→ **Records to process**:
+ + + +

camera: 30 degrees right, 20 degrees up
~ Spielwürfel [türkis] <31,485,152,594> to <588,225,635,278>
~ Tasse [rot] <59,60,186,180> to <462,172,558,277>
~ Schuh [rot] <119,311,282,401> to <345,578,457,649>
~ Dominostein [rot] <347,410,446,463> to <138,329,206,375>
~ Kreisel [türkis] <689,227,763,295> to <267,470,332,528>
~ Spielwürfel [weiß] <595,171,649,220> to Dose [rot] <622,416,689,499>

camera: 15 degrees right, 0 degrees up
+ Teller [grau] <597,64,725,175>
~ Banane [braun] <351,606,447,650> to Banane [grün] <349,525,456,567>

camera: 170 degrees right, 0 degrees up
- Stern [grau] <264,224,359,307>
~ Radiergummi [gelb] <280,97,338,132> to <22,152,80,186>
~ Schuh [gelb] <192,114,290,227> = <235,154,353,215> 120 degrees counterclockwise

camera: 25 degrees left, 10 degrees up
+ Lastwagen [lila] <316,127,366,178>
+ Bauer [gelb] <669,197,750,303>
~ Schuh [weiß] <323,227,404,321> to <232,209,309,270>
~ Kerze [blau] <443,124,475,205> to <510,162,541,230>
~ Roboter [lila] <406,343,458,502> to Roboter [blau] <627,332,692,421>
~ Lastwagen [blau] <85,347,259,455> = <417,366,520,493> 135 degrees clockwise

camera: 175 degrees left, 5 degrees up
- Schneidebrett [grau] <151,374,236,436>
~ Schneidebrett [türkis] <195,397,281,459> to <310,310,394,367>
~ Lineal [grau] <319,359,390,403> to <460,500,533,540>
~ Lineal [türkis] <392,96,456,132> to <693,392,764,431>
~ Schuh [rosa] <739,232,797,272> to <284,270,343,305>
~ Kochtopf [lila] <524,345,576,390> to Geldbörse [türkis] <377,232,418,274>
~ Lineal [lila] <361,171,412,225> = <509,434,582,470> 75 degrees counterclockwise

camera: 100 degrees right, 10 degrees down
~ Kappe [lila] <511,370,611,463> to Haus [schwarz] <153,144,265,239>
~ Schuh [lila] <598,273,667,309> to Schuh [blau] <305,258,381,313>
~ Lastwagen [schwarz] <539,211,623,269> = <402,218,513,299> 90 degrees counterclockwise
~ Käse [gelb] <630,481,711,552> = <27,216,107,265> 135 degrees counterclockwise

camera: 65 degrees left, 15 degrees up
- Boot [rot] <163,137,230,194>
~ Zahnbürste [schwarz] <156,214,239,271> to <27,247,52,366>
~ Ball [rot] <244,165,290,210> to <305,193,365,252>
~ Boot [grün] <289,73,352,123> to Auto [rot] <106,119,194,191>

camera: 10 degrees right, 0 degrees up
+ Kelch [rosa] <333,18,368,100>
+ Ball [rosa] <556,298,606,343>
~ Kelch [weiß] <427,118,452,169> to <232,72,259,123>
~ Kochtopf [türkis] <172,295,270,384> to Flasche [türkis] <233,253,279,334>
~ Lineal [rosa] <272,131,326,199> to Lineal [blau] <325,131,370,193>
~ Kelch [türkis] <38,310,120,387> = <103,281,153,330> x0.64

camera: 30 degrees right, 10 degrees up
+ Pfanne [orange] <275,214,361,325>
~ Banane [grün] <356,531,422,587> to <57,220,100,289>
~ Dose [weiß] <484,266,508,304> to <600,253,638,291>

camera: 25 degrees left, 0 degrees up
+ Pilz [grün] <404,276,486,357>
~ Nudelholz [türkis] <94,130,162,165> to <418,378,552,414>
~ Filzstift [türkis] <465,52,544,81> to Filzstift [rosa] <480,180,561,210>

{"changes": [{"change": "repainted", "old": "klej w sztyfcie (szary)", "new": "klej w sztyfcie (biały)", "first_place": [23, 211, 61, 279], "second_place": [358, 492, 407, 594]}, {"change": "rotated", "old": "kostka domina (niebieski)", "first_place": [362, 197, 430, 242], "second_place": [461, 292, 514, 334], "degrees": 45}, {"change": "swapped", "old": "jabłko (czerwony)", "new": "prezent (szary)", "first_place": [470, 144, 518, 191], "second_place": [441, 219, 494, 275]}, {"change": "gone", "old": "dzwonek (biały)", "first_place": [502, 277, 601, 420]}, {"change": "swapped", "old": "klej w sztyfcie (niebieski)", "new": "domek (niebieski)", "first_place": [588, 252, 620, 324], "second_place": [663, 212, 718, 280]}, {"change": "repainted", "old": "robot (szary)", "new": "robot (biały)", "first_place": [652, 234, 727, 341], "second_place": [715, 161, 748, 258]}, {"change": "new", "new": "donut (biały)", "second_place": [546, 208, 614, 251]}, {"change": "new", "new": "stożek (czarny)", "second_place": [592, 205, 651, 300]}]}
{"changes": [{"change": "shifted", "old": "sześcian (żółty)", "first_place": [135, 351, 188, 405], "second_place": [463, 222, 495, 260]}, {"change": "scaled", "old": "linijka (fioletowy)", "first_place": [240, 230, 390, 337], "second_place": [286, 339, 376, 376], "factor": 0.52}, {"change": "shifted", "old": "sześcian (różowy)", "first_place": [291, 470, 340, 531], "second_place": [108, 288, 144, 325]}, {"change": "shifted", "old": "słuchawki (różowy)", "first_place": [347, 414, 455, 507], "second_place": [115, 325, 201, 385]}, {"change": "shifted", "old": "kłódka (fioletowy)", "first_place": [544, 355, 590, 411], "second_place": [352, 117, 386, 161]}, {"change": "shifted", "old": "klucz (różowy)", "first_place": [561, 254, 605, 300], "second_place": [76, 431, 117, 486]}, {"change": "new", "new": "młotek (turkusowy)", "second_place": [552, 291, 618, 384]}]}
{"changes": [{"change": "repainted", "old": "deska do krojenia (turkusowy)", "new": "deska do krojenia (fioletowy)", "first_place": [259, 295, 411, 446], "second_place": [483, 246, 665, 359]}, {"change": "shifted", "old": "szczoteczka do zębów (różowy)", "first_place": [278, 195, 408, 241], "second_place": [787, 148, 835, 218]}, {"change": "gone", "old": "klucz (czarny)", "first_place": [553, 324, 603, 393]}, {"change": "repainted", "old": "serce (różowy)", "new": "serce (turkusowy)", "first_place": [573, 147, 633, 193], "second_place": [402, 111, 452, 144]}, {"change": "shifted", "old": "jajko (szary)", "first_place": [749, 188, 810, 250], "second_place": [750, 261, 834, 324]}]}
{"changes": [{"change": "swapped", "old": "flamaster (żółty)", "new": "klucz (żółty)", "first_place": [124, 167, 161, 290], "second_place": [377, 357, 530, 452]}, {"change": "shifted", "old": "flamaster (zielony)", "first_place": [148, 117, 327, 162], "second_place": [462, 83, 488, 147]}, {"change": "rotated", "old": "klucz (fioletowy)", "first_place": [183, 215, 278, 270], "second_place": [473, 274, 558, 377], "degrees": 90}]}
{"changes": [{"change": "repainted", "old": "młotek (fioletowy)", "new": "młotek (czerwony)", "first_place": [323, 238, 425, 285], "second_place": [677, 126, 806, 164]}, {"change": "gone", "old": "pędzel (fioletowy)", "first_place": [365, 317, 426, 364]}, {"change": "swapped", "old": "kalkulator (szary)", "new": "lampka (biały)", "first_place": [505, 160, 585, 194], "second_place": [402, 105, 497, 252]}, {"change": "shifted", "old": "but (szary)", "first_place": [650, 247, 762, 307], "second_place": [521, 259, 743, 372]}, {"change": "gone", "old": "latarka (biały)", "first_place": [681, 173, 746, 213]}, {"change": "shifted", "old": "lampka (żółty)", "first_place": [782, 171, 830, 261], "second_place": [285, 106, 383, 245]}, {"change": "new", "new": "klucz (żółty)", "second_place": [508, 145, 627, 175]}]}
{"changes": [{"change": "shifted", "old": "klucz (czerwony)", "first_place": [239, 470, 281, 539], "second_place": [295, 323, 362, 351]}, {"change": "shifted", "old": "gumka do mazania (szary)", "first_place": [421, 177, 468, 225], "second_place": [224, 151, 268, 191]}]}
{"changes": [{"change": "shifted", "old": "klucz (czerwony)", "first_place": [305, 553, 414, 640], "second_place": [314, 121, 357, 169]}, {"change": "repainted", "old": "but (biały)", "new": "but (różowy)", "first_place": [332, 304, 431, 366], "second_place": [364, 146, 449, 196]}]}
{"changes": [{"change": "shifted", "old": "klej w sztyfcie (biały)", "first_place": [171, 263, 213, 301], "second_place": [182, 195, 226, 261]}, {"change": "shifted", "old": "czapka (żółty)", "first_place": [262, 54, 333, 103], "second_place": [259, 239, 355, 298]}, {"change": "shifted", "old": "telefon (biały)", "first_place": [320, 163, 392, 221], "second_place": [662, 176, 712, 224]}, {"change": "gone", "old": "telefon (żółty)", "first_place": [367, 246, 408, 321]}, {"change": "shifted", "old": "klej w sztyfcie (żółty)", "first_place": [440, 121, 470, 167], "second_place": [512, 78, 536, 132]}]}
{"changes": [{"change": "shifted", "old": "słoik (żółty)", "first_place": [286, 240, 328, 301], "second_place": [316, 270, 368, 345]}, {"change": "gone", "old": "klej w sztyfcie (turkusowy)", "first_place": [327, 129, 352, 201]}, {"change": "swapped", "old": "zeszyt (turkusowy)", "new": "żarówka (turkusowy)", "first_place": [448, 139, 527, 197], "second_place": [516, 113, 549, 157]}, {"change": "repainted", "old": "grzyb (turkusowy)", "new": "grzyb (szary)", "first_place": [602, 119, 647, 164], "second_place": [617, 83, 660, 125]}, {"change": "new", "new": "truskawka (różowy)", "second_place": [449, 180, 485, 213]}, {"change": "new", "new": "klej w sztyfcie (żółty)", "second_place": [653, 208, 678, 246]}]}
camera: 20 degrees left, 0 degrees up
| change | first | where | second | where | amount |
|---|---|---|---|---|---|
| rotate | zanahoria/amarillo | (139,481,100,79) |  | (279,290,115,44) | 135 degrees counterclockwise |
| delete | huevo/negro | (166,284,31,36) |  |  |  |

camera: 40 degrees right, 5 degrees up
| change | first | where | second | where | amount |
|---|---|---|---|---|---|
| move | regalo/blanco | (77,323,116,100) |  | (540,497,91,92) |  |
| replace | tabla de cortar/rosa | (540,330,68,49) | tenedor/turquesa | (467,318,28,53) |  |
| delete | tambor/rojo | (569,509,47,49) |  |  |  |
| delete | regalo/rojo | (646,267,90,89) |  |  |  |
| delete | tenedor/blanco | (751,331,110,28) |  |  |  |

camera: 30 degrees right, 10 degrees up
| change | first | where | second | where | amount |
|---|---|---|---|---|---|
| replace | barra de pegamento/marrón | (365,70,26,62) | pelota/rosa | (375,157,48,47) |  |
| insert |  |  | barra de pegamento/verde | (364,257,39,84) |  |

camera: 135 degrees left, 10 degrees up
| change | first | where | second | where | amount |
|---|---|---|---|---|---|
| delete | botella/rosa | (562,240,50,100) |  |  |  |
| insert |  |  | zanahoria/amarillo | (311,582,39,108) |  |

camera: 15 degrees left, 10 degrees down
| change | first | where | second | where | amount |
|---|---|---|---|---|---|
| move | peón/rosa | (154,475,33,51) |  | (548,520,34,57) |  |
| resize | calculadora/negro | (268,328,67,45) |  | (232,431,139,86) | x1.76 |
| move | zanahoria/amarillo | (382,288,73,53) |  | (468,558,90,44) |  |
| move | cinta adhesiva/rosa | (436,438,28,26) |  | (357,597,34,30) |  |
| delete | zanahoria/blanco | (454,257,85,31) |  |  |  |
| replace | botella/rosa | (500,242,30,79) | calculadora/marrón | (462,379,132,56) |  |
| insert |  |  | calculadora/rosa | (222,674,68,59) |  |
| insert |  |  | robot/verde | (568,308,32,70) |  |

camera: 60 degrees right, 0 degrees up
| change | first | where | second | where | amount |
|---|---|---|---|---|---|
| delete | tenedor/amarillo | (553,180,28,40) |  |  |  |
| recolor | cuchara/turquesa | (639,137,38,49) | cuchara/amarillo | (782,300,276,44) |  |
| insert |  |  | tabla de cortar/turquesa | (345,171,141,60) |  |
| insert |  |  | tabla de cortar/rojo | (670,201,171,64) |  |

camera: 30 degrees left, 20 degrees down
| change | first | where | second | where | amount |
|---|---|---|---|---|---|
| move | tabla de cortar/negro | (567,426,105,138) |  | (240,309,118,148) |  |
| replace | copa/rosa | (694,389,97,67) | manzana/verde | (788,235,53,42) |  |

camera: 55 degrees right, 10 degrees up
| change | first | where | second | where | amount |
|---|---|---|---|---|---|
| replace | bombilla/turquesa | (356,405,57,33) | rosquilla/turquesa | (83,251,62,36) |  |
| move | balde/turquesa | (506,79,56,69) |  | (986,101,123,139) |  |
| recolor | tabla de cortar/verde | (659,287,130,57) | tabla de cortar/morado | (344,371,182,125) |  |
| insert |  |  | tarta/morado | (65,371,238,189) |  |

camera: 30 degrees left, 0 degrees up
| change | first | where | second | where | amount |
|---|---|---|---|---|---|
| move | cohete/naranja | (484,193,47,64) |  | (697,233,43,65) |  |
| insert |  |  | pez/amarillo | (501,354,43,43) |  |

+ + + +

→ **What the task requires**:
Above are the entries; repeat their lines exactly, from the first through the one that contains "<689,227,763,295> to <267,470,332,528>".

→ **Response below**:
camera: 30 degrees right, 20 degrees up
~ Spielwürfel [türkis] <31,485,152,594> to <588,225,635,278>
~ Tasse [rot] <59,60,186,180> to <462,172,558,277>
~ Schuh [rot] <119,311,282,401> to <345,578,457,649>
~ Dominostein [rot] <347,410,446,463> to <138,329,206,375>
~ Kreisel [türkis] <689,227,763,295> to <267,470,332,528>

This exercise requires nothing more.